- **TASK STATEMENT**: Please keep pictures out of the copy, and print exactly the lines from the one containing "BUTTON3 pin VCC: 3V3 -> none" through the end of the records.

[SOURCE RECORDS]

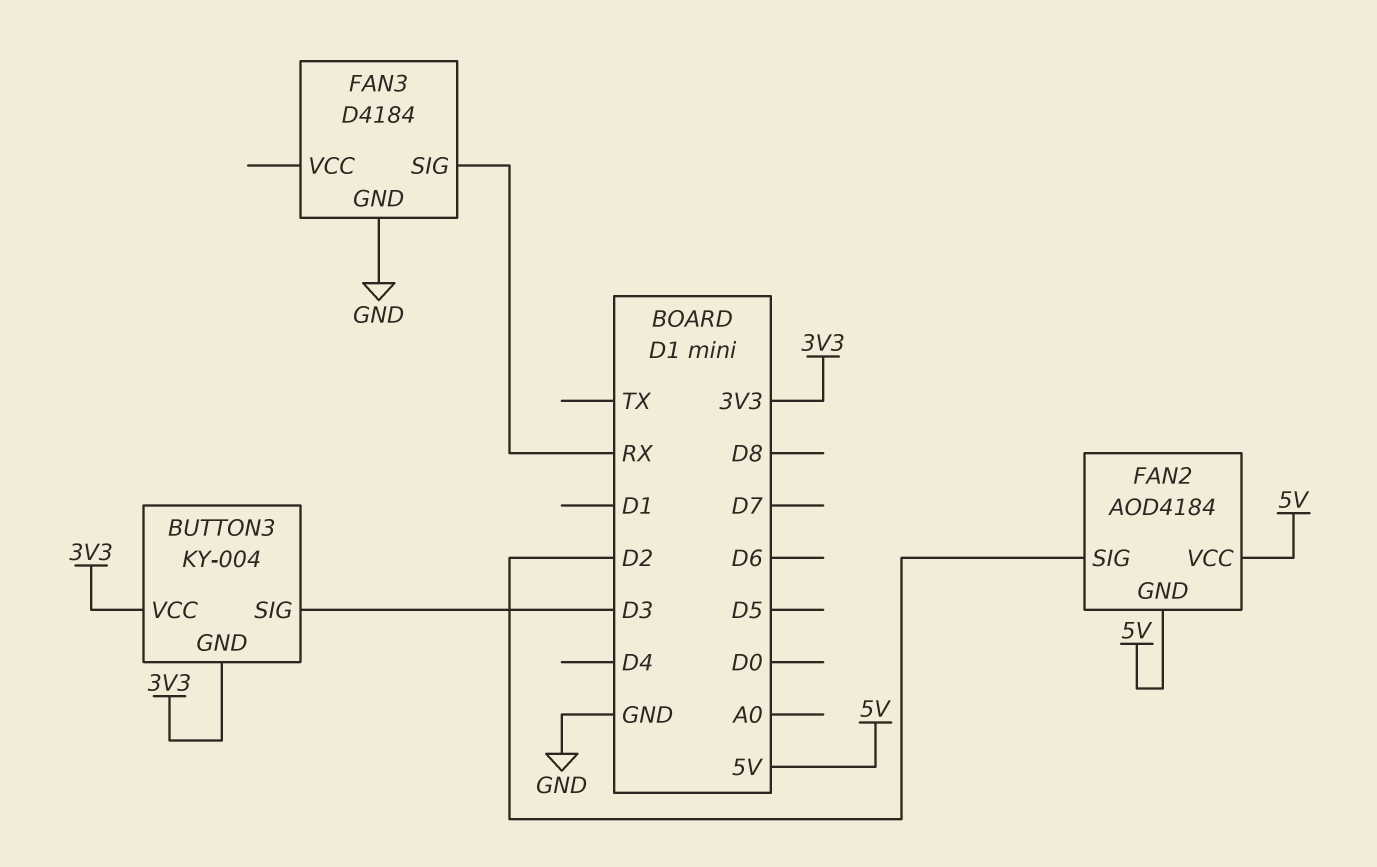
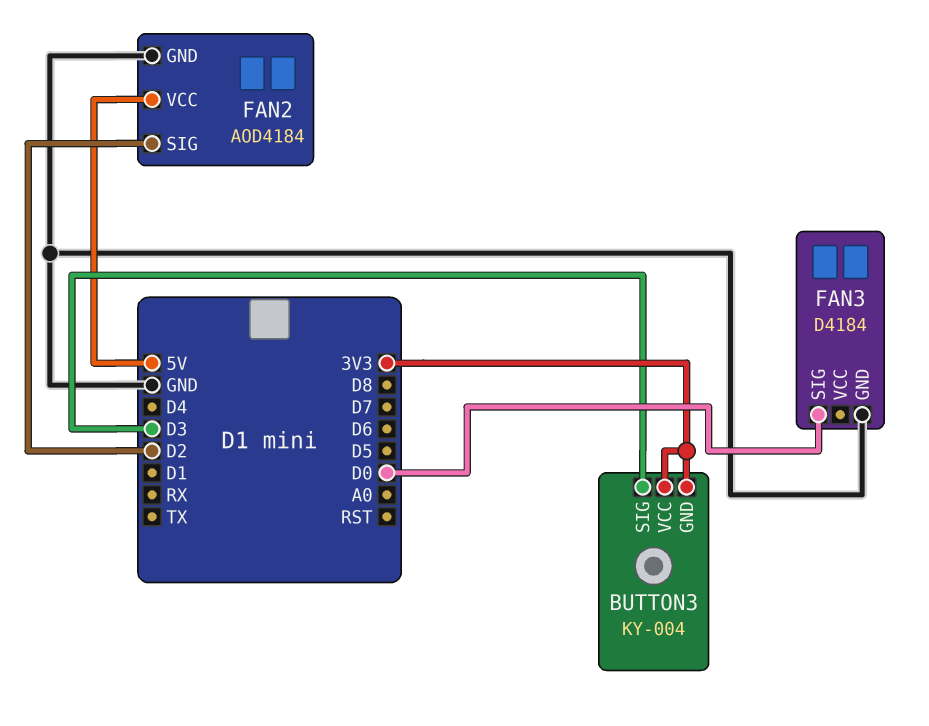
FAN2 pin GND: 5V -> GND
FAN3 pin SIG: RX -> D0

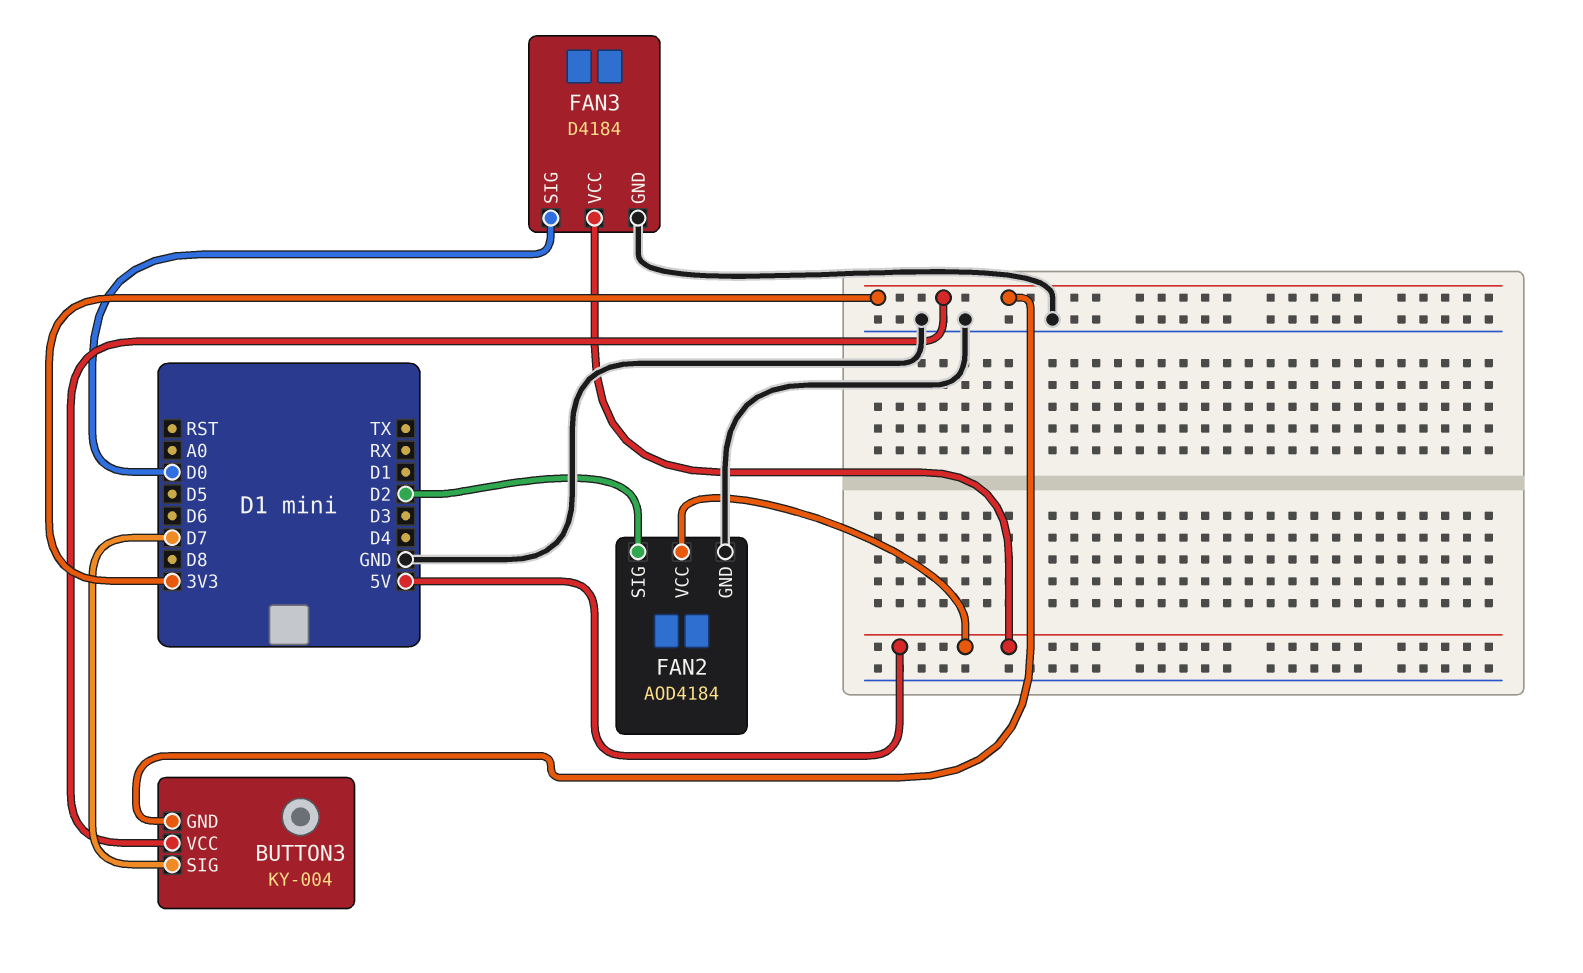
BUTTON3 pin SIG: D3 -> D7
FAN3 pin VCC: none -> 5V

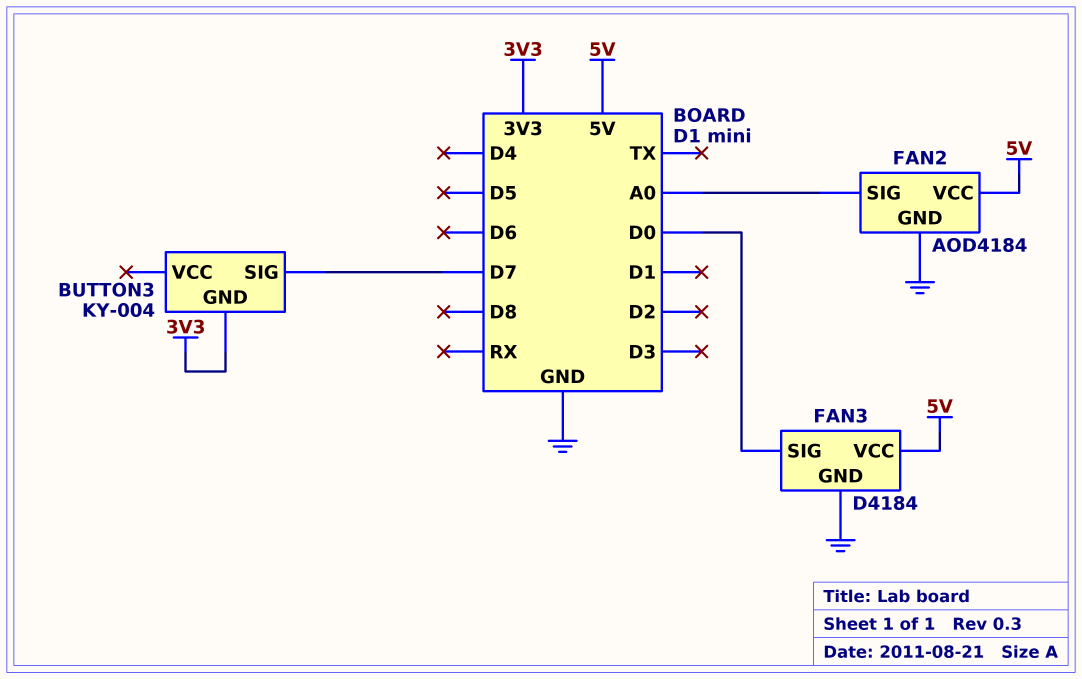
BUTTON3 pin VCC: 3V3 -> none
FAN2 pin SIG: D2 -> A0

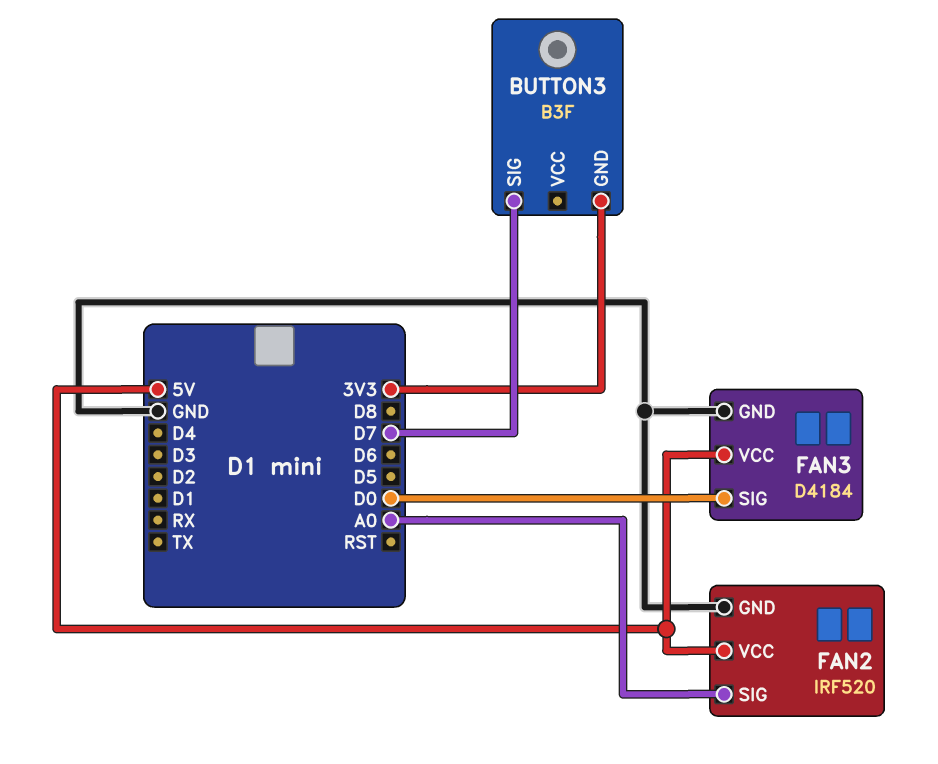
BUTTON3: KY-004 -> B3F
FAN2: AOD4184 -> IRF520

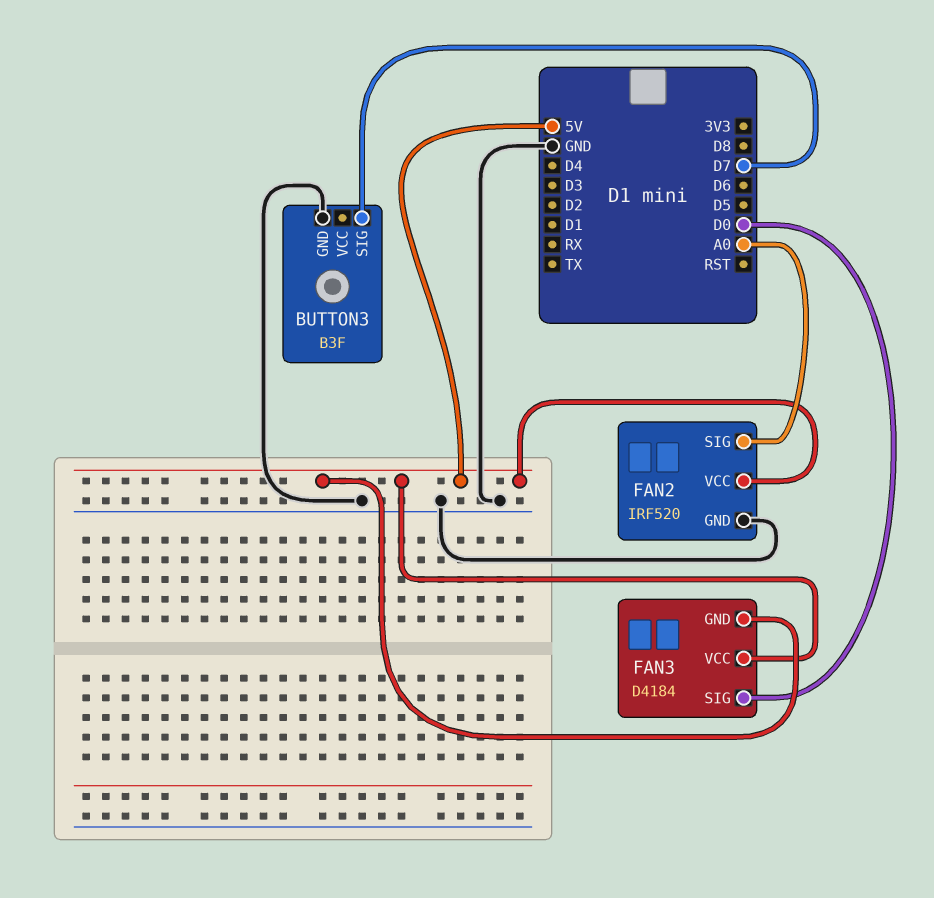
BUTTON3 pin GND: 3V3 -> GND
FAN3 pin GND: GND -> 5V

[/SOURCE RECORDS]

- **YOUR SOLUTION**:
BUTTON3 pin VCC: 3V3 -> none
FAN2 pin SIG: D2 -> A0

BUTTON3: KY-004 -> B3F
FAN2: AOD4184 -> IRF520

BUTTON3 pin GND: 3V3 -> GND
FAN3 pin GND: GND -> 5V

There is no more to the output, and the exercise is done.